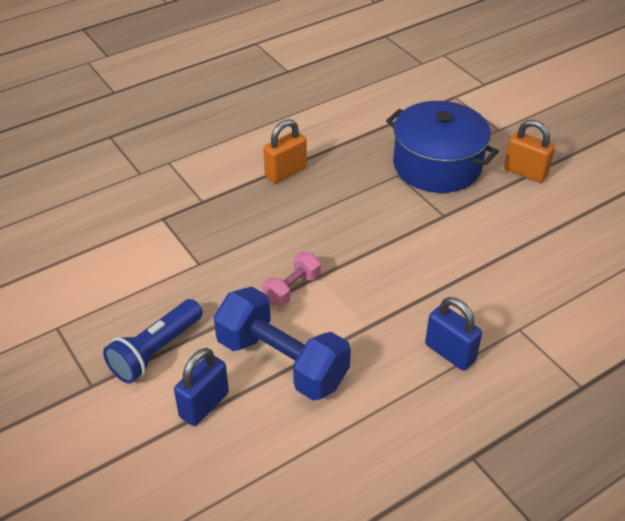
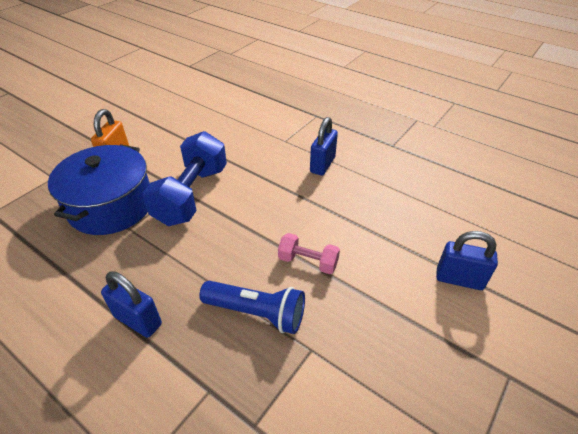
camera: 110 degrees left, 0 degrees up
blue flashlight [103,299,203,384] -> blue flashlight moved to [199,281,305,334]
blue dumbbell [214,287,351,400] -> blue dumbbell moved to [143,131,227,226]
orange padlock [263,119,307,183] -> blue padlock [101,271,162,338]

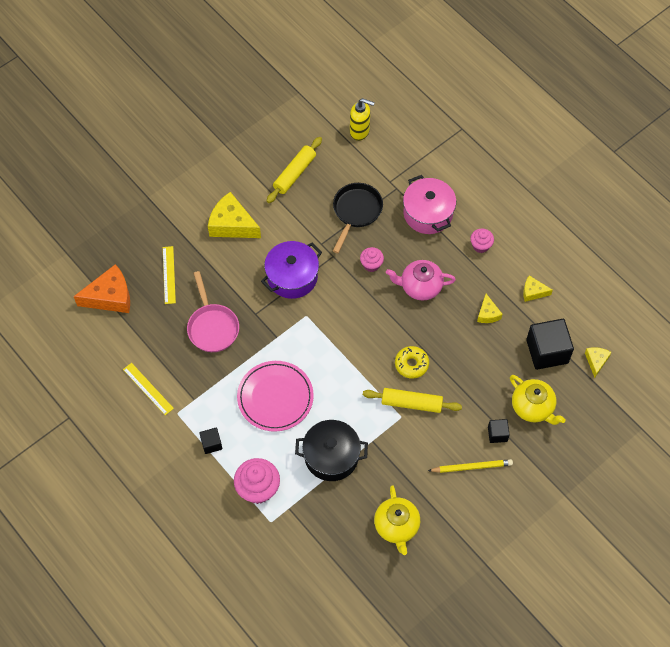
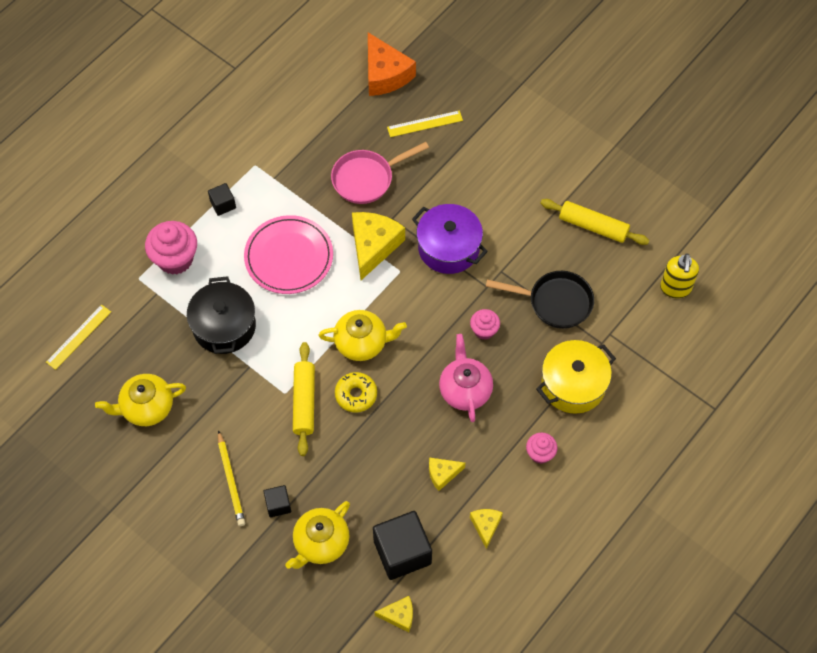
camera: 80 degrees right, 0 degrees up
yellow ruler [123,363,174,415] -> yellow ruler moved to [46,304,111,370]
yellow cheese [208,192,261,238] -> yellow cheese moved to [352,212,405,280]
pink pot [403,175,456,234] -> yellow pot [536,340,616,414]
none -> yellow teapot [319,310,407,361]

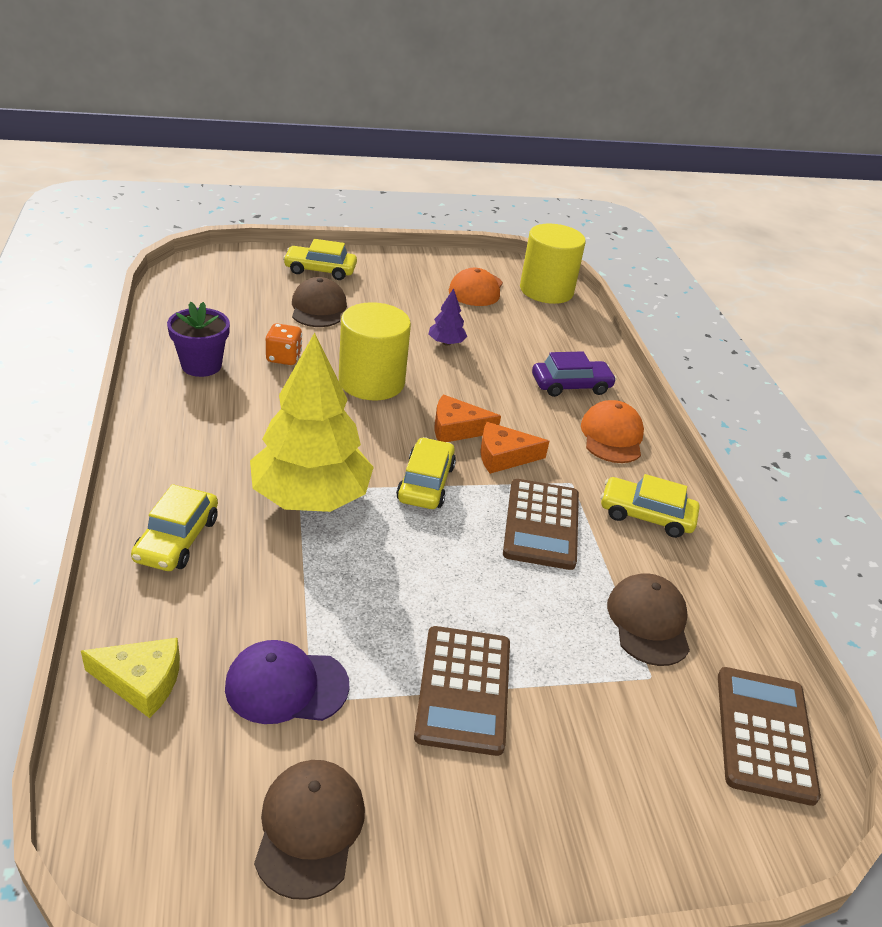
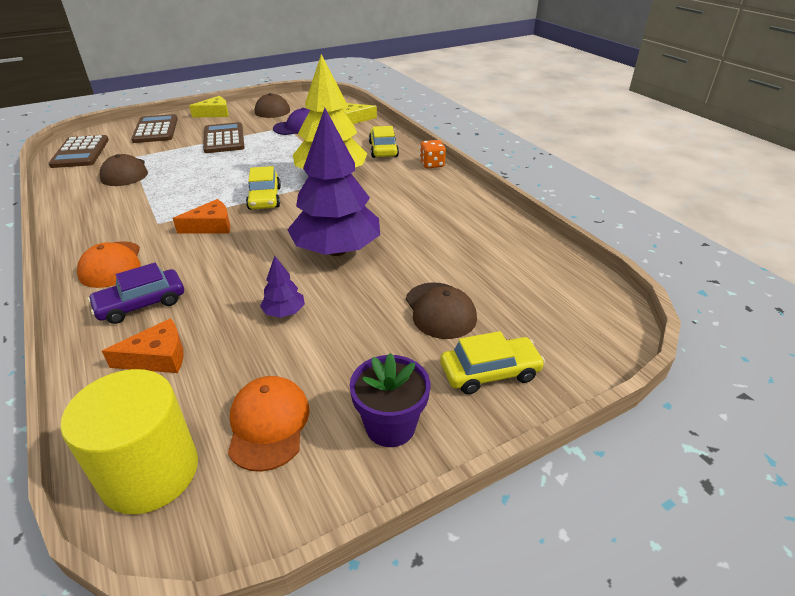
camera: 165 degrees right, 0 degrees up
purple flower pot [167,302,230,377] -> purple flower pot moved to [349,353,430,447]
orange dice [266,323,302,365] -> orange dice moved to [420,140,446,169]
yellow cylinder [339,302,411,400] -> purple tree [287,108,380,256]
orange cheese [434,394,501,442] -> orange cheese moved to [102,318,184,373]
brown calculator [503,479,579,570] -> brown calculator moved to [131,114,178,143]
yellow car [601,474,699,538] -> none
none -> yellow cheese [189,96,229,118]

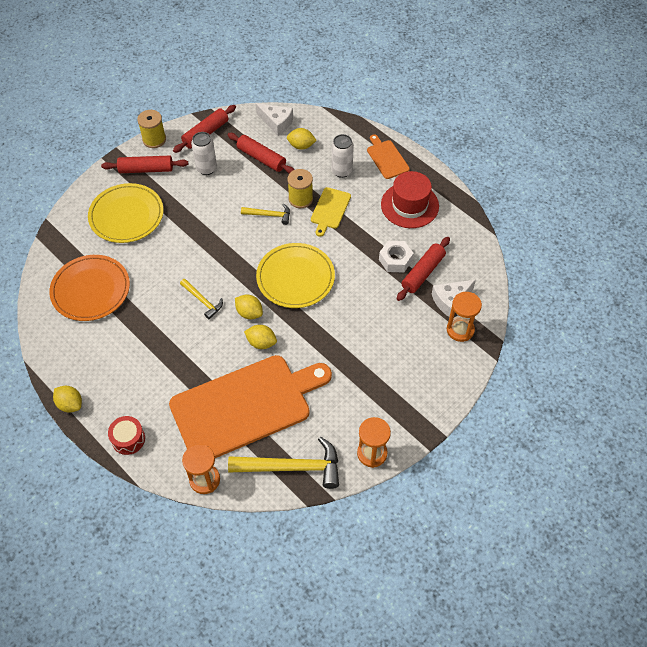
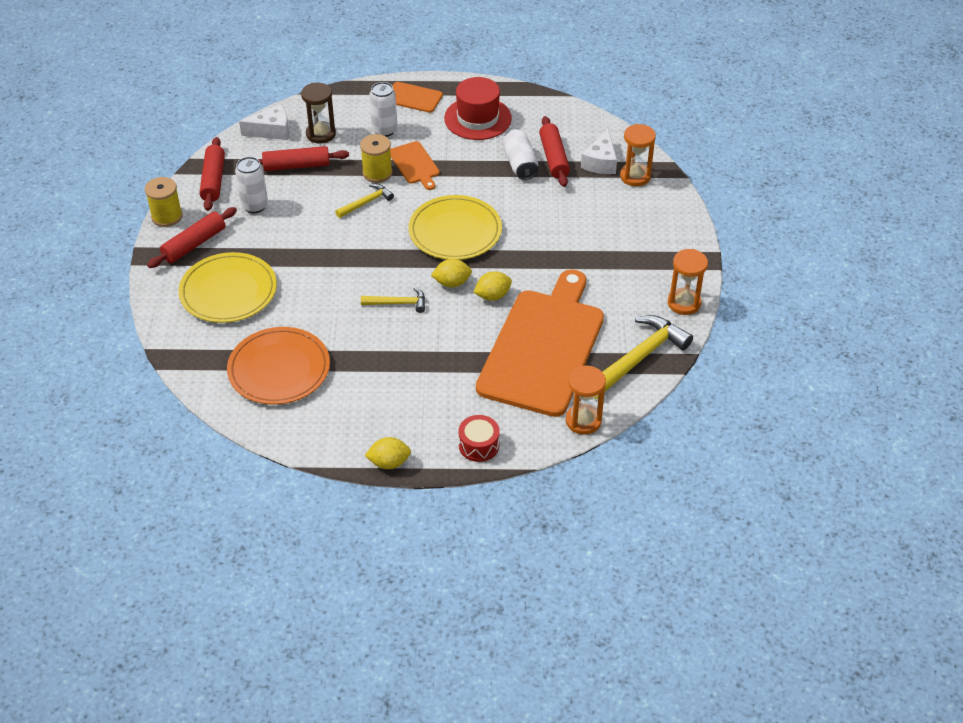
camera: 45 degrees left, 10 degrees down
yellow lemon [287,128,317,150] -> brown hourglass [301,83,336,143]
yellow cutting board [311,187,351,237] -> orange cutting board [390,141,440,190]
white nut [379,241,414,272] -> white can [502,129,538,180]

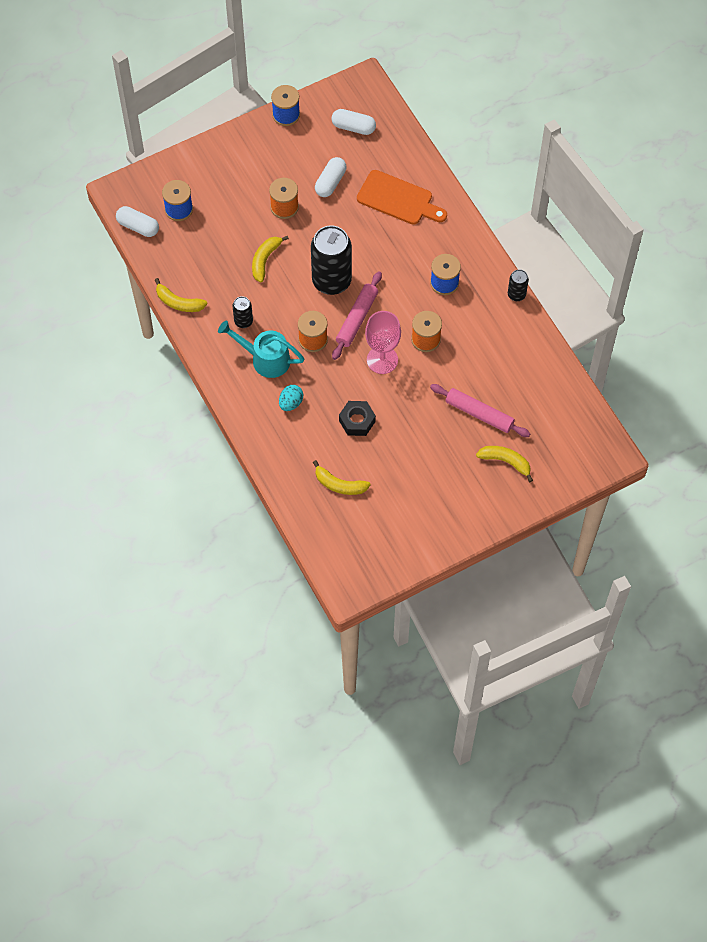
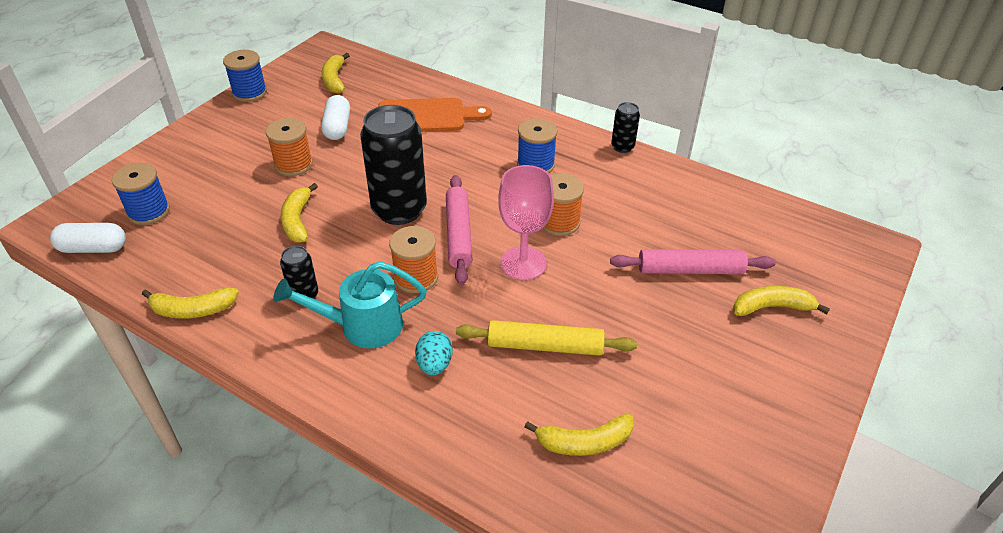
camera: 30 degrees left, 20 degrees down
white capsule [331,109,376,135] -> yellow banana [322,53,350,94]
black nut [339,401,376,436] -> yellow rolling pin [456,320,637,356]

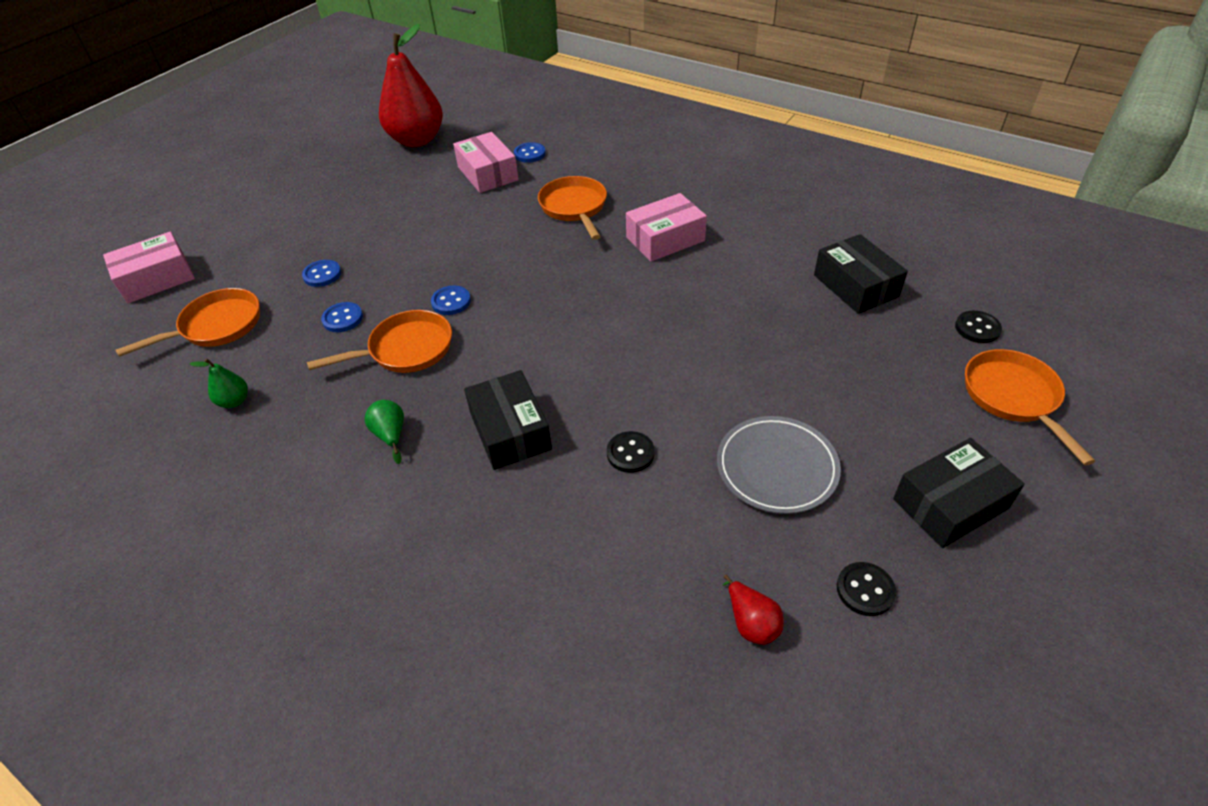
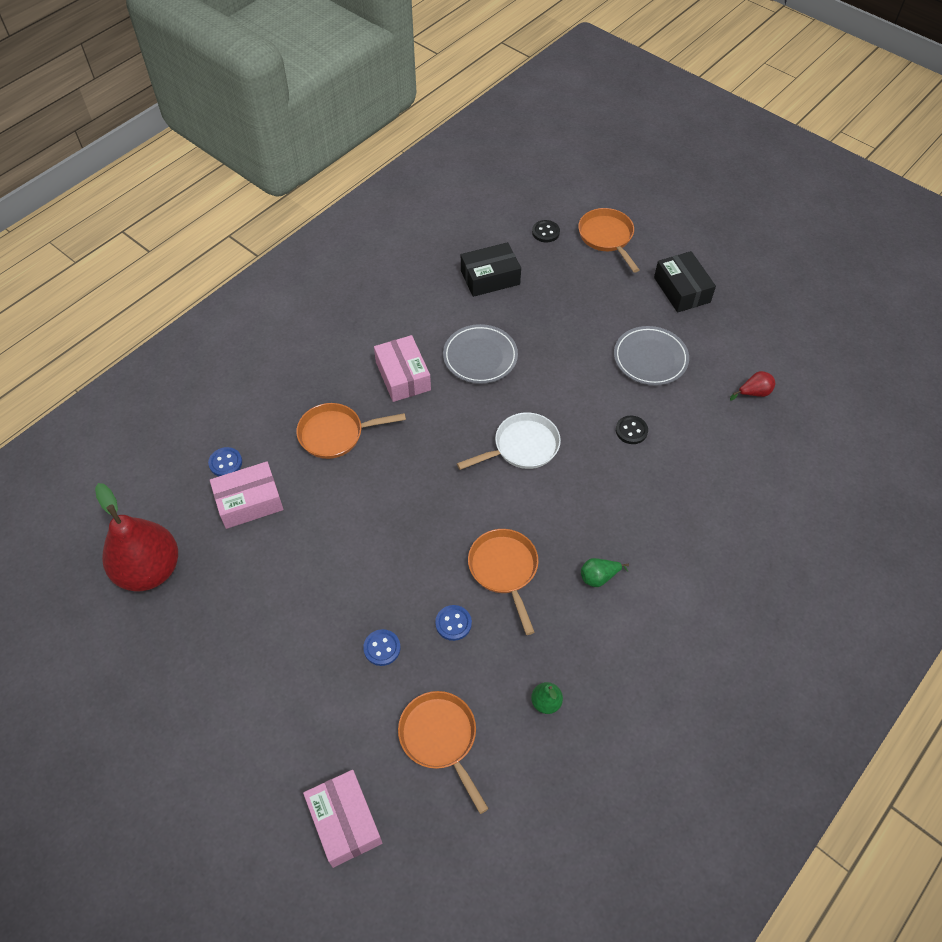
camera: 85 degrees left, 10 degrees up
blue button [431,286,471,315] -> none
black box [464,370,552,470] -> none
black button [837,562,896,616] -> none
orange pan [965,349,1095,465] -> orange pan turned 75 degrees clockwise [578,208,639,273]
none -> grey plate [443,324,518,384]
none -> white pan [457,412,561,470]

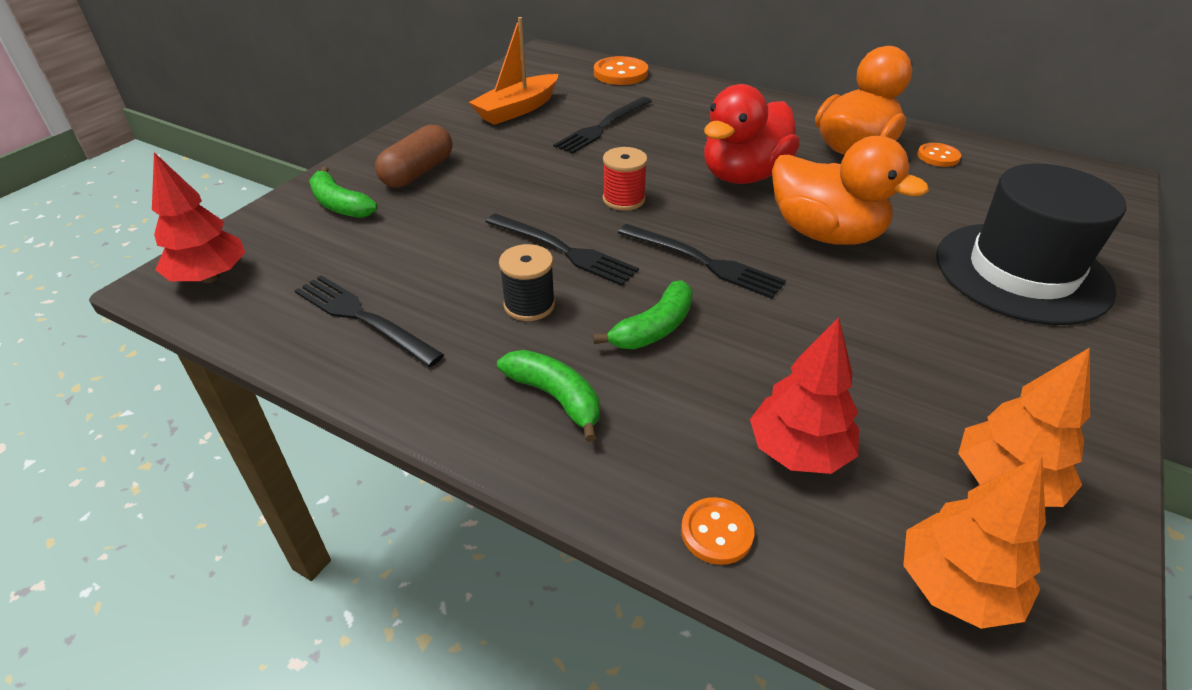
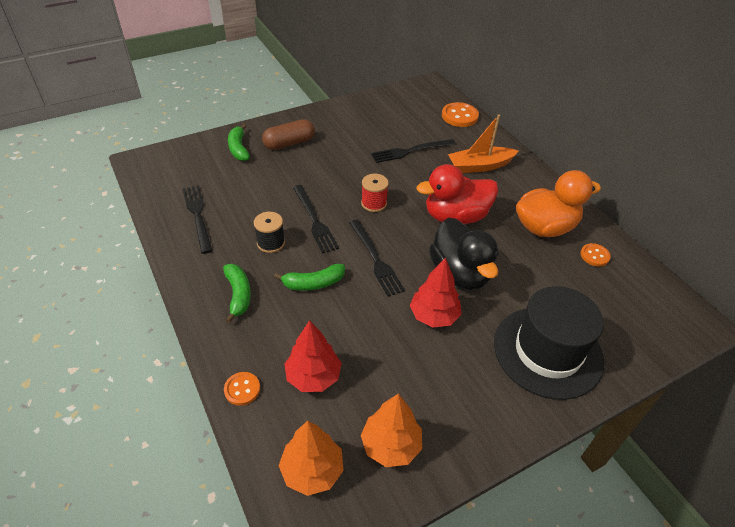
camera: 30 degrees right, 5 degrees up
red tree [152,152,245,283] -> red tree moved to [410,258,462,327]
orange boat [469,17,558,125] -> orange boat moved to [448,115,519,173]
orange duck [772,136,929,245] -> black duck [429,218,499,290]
——————————
Copy every line where the word "purple" is present in the entries above.

Answer to this exercise
purple flower pot [167,302,230,377] -> purple flower pot moved to [349,353,430,447]
yellow cylinder [339,302,411,400] -> purple tree [287,108,380,256]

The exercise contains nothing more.